* Task statement *
In the listing below, a line holding "camera: 130 degrees right, 0 degrees up" and a line holding "(667, 595) = (124, 259): green" mark the range. Retype both exactly, with all lines between them.

* Data excerpts *
__________

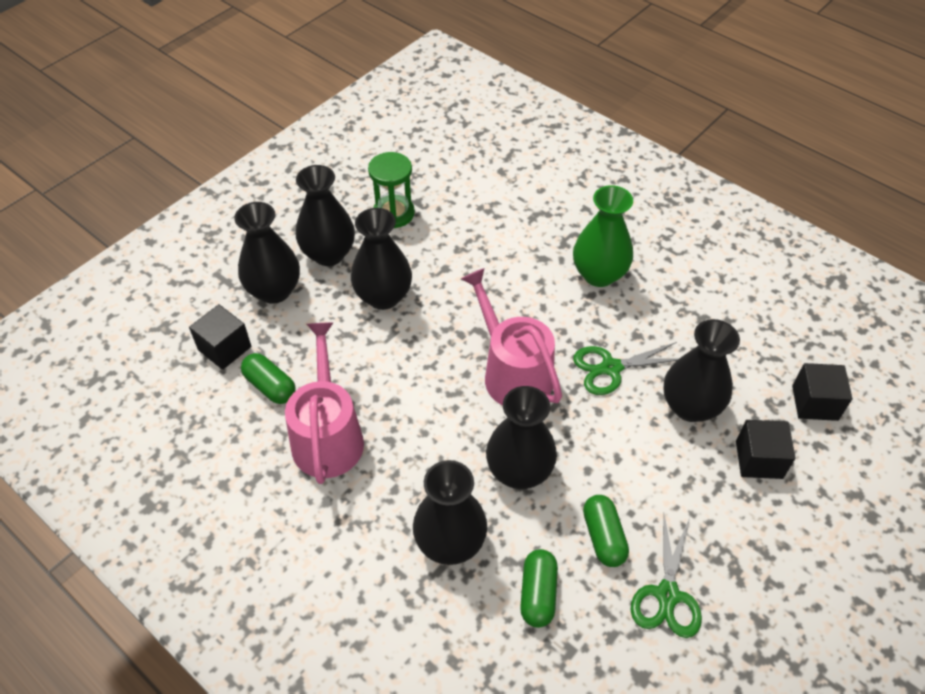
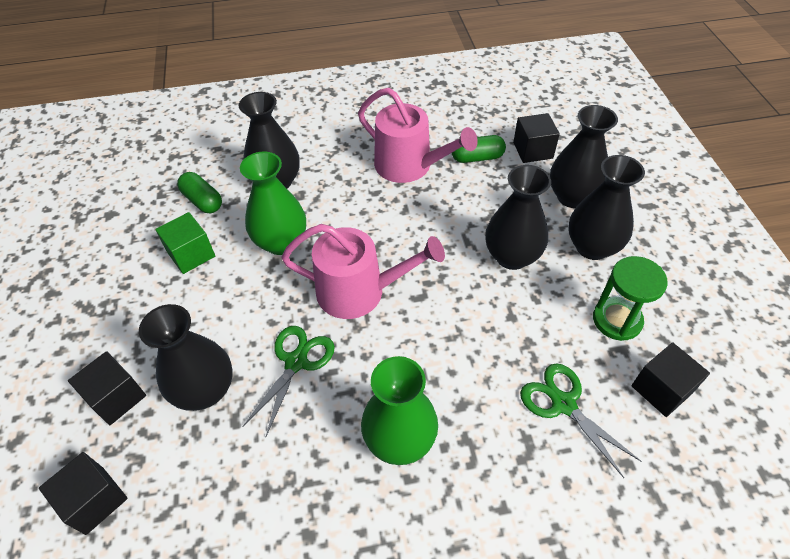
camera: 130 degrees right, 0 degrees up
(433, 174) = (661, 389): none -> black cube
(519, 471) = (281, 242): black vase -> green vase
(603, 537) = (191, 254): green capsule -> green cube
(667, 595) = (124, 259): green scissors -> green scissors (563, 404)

__________

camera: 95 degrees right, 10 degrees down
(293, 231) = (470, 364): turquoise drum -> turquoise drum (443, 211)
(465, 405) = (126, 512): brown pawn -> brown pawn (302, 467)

__________

* Your response *
camera: 130 degrees right, 0 degrees up
(433, 174) = (661, 389): none -> black cube
(519, 471) = (281, 242): black vase -> green vase
(603, 537) = (191, 254): green capsule -> green cube
(667, 595) = (124, 259): green scissors -> green scissors (563, 404)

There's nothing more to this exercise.